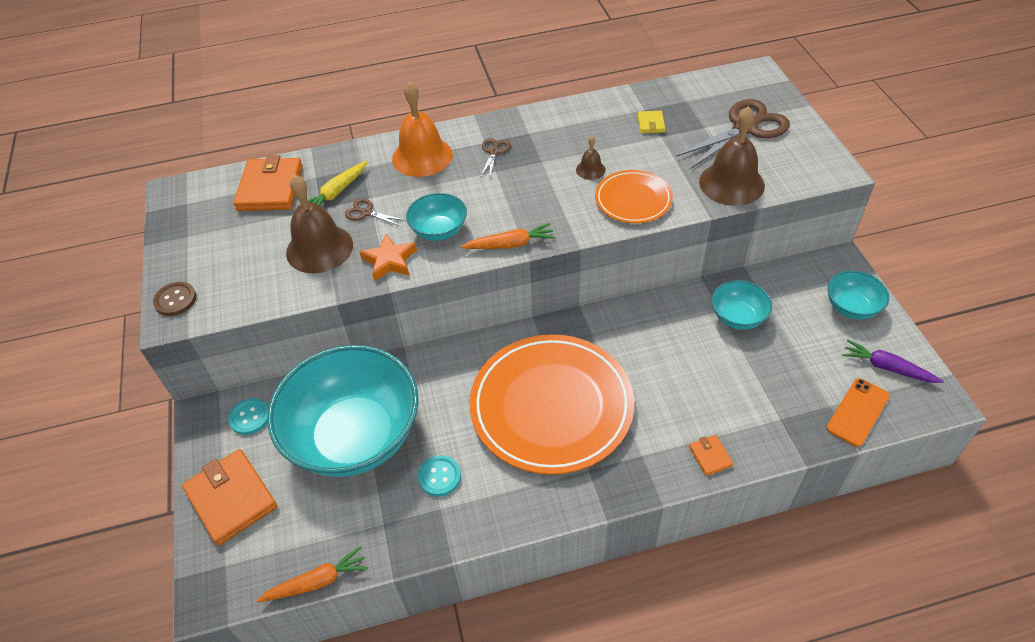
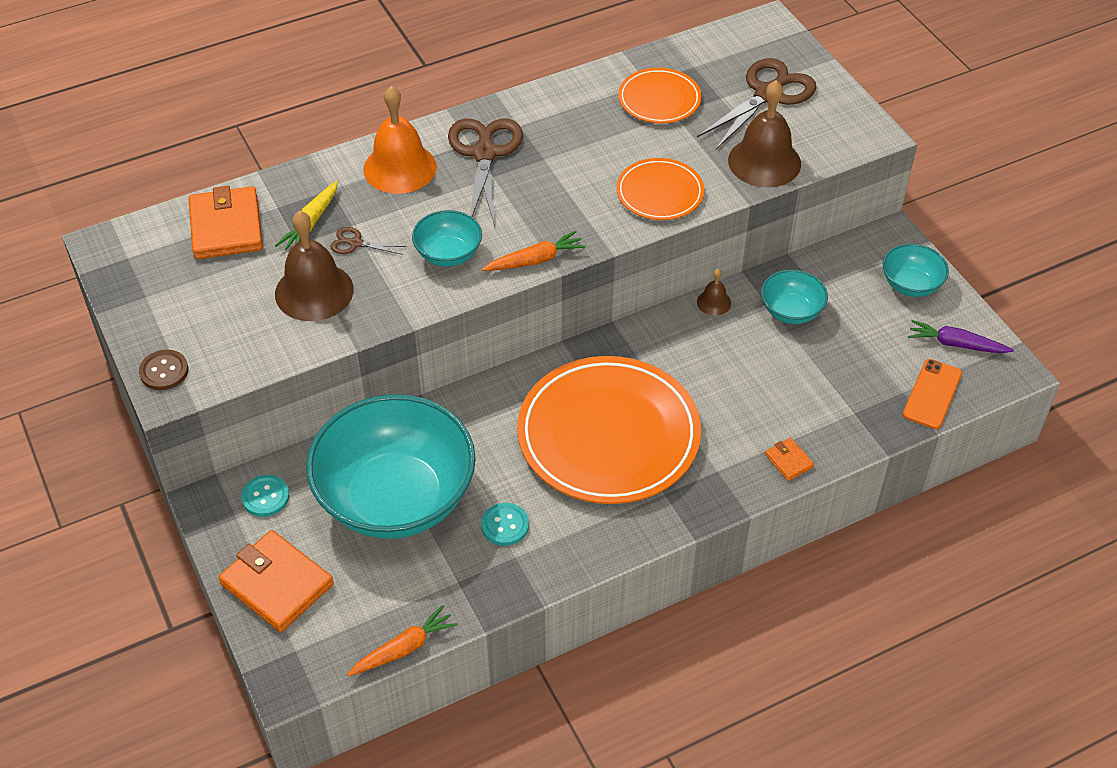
camera: 15 degrees left, 0 degrees up
(390, 261) = (402, 295): orange star -> none
(494, 152) = (485, 153): brown scissors -> brown scissors, size x2.15
(590, 169) = (603, 163): brown bell -> brown bell (714, 302)
(650, 124) = (659, 99): yellow wallet -> orange plate

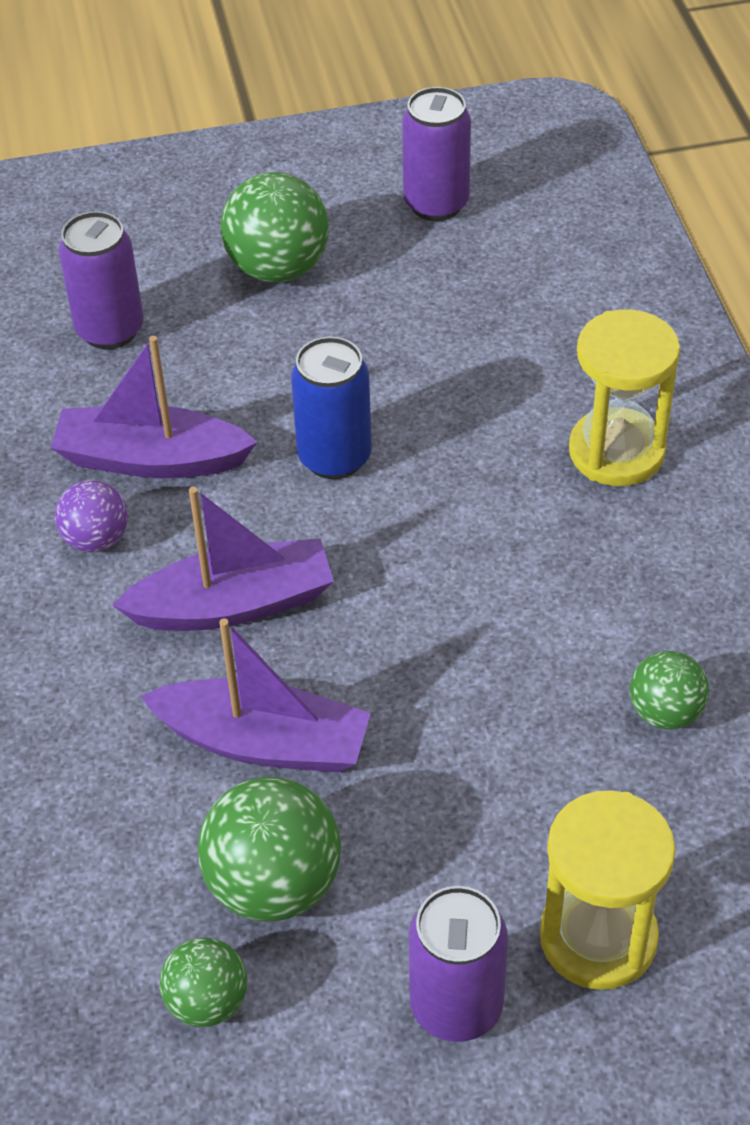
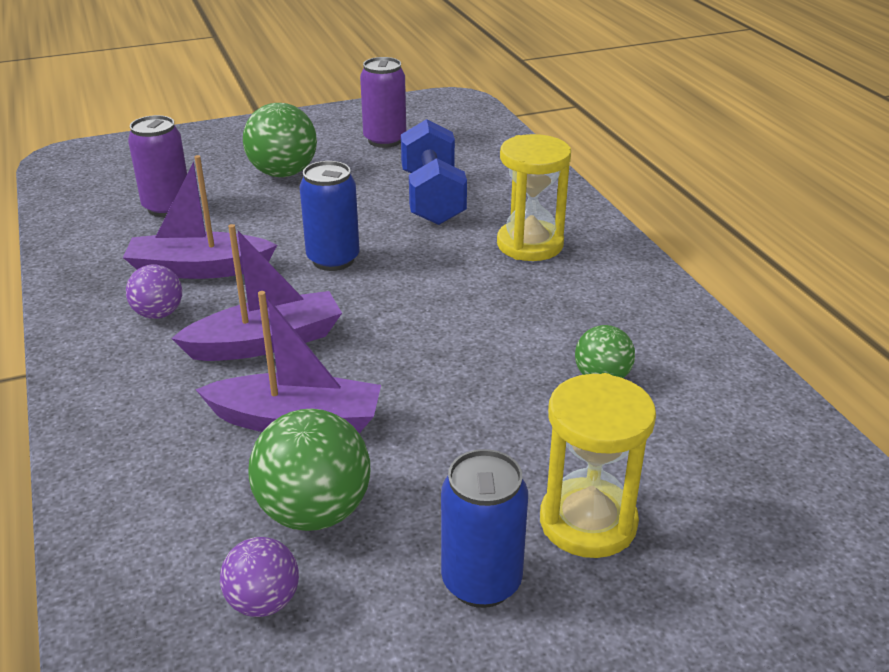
camera: 10 degrees left, 15 degrees down
(207, 1001) = (263, 602): green ball -> purple ball
(456, 1006) = (481, 582): purple can -> blue can
(490, 341) = (432, 198): none -> blue dumbbell

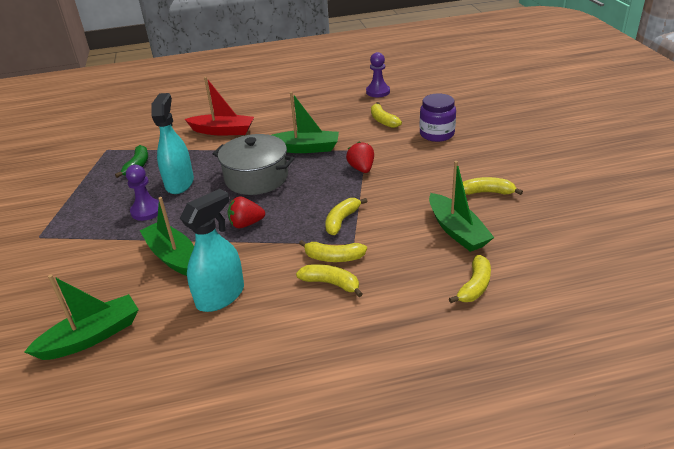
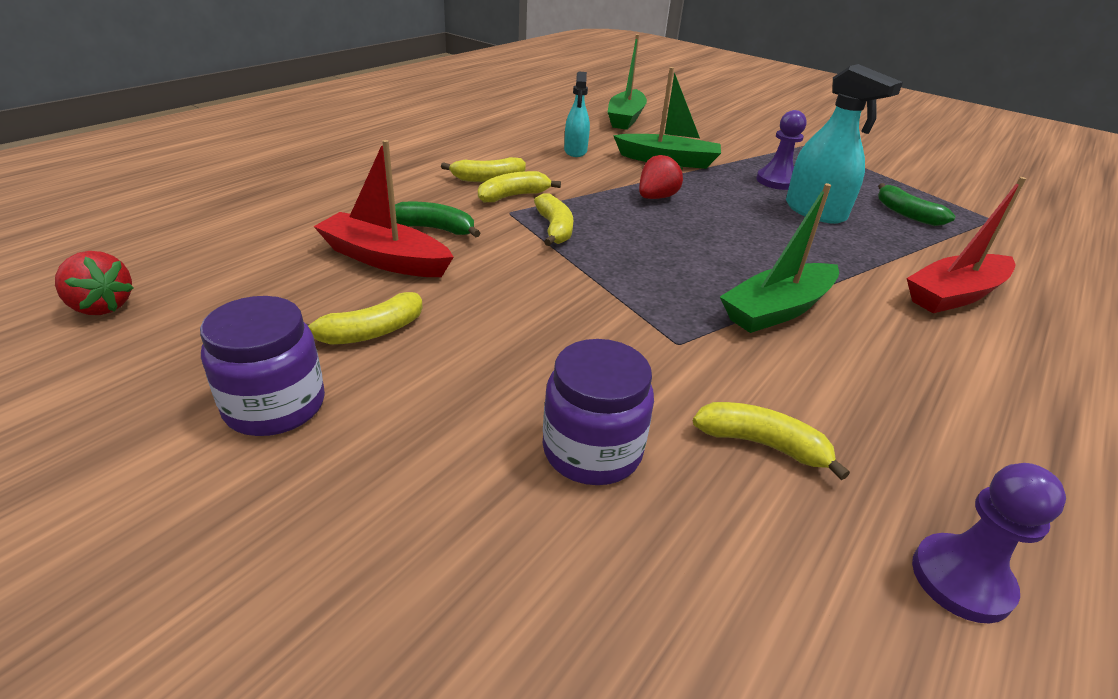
camera: 135 degrees right, 0 degrees up
(220, 296) = (575, 151): turquoise spray bottle -> turquoise spray bottle, size x0.63
(256, 178) = (747, 244): grey pot -> none
(361, 169) = (631, 305): red strawberry -> red strawberry (101, 306)
(411, 244) = (435, 229): none -> green banana
(457, 231) = (384, 259): green boat -> red boat
(474, 286) = (324, 212): yellow banana -> none
(536, 176) = (275, 406): none -> purple jar

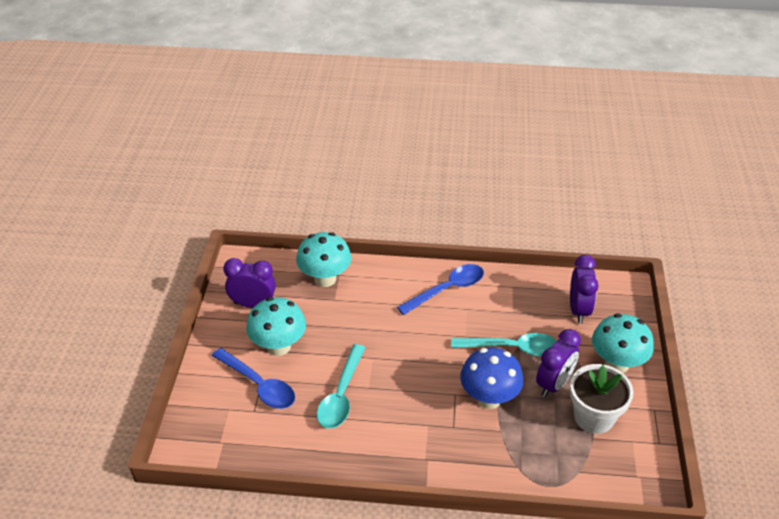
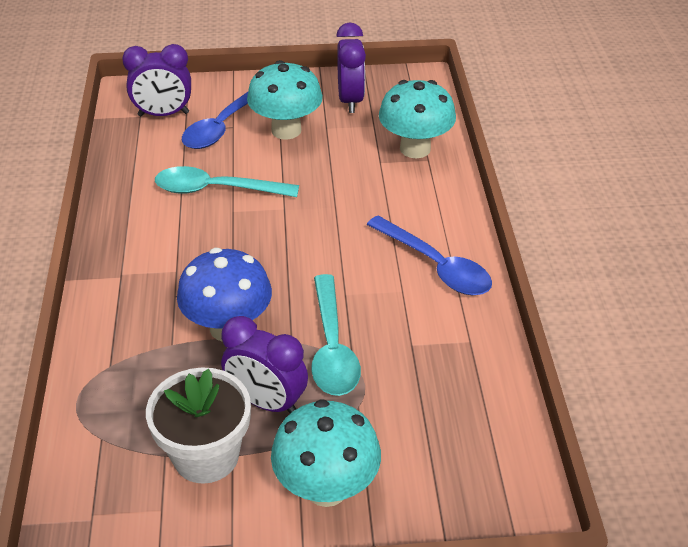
camera: 80 degrees right, 0 degrees up
(578, 310) = (442, 431): purple clock -> purple clock (163, 114)

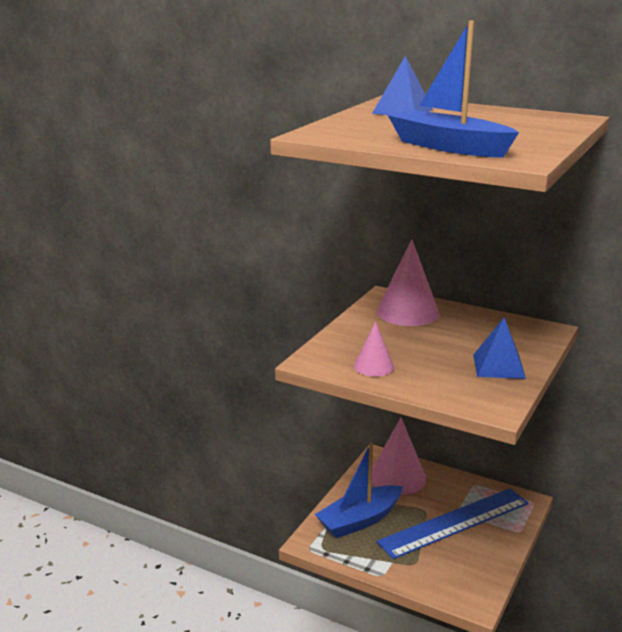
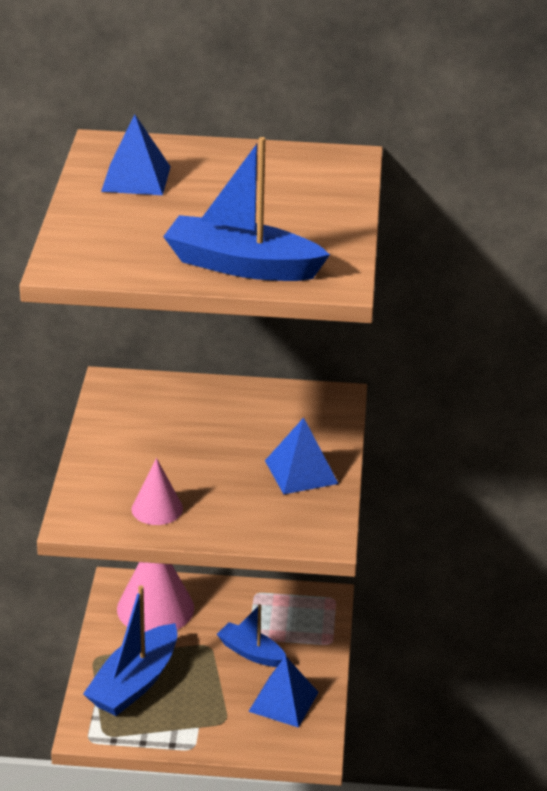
camera: 25 degrees left, 10 degrees up
(407, 312) = (154, 407): pink cone -> none
(454, 522) = (251, 653): blue ruler -> blue boat
(465, 562) = (283, 701): none -> blue pyramid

^^^^

Leaving aside the images, write out every entry above exactly.

camera: 15 degrees left, 0 degrees up
(390, 261) = (402, 295): orange star -> none
(494, 152) = (485, 153): brown scissors -> brown scissors, size x2.15
(590, 169) = (603, 163): brown bell -> brown bell (714, 302)
(650, 124) = (659, 99): yellow wallet -> orange plate

camera: 10 degrees left, 15 degrees down
(207, 1001) = (263, 602): green ball -> purple ball
(456, 1006) = (481, 582): purple can -> blue can
(490, 341) = (432, 198): none -> blue dumbbell

camera: 135 degrees right, 0 degrees up
(220, 296) = (575, 151): turquoise spray bottle -> turquoise spray bottle, size x0.63
(256, 178) = (747, 244): grey pot -> none
(361, 169) = (631, 305): red strawberry -> red strawberry (101, 306)
(411, 244) = (435, 229): none -> green banana
(457, 231) = (384, 259): green boat -> red boat
(474, 286) = (324, 212): yellow banana -> none
(536, 176) = (275, 406): none -> purple jar

camera: 80 degrees right, 0 degrees up
(578, 310) = (442, 431): purple clock -> purple clock (163, 114)

camera: 25 degrees left, 10 degrees up
(407, 312) = (154, 407): pink cone -> none
(454, 522) = (251, 653): blue ruler -> blue boat
(465, 562) = (283, 701): none -> blue pyramid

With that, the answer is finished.